**Your goal**
Please copy every line of the data in which the string "bowl" appears.

**Task material**
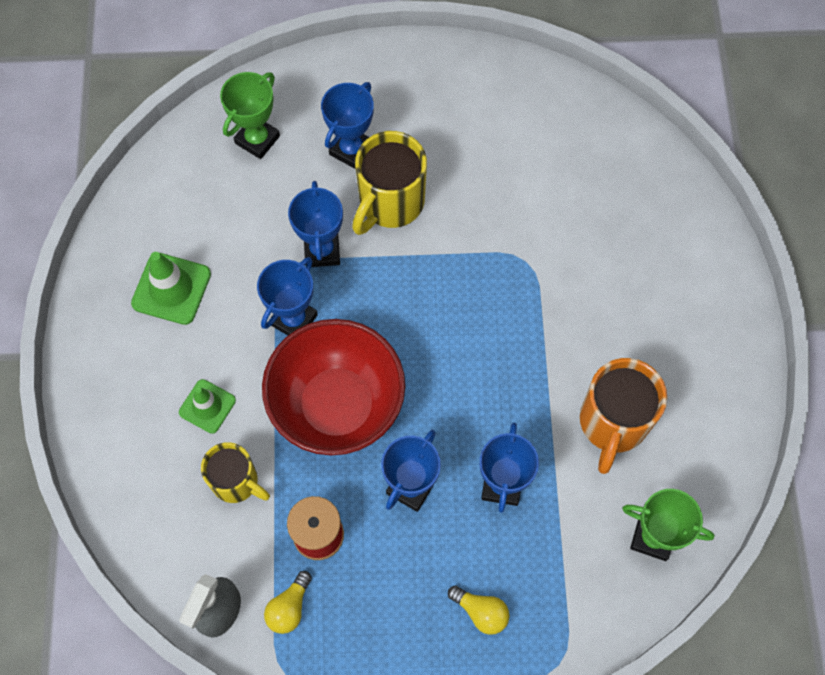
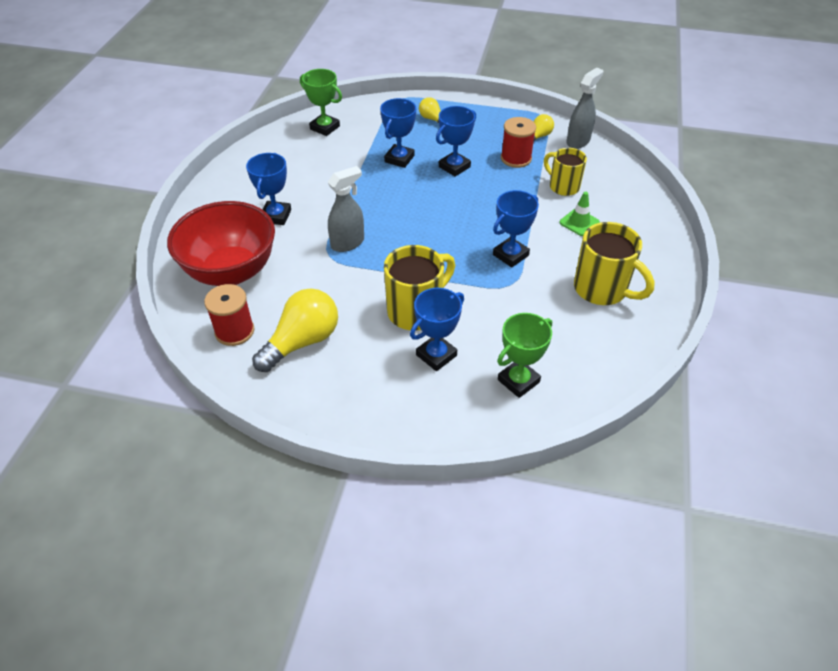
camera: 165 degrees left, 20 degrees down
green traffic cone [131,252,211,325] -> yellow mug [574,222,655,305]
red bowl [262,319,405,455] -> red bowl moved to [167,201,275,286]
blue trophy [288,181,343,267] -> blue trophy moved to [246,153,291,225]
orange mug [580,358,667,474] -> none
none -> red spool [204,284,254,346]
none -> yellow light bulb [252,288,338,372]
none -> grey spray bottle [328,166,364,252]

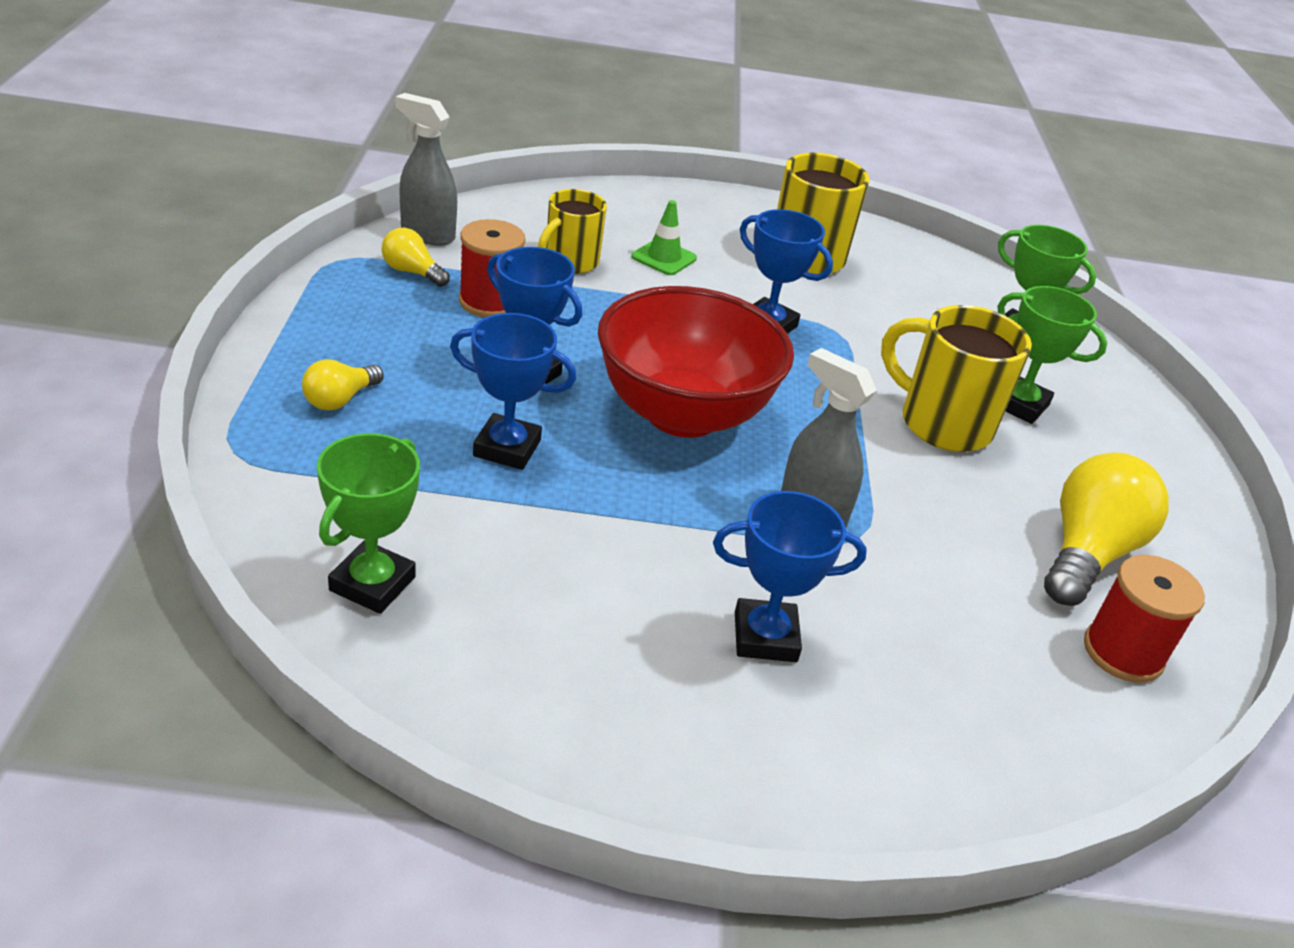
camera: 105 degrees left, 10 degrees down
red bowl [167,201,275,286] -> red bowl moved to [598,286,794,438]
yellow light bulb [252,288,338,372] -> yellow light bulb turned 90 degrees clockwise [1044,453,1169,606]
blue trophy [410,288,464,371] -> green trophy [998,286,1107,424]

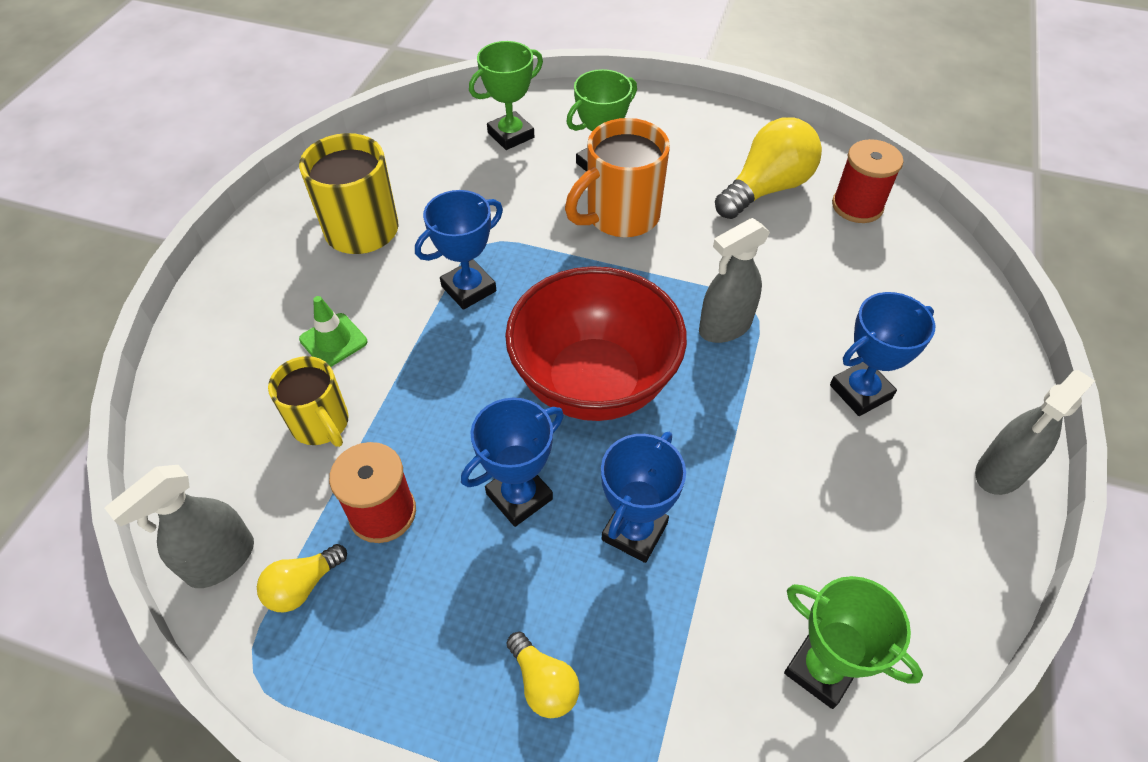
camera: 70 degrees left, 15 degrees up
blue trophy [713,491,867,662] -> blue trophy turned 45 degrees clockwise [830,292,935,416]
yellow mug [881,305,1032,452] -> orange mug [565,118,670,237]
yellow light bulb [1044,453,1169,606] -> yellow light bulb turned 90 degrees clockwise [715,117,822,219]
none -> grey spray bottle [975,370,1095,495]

**Result of the task**
red bowl [262,319,405,455] -> red bowl moved to [167,201,275,286]
red bowl [167,201,275,286] -> red bowl moved to [598,286,794,438]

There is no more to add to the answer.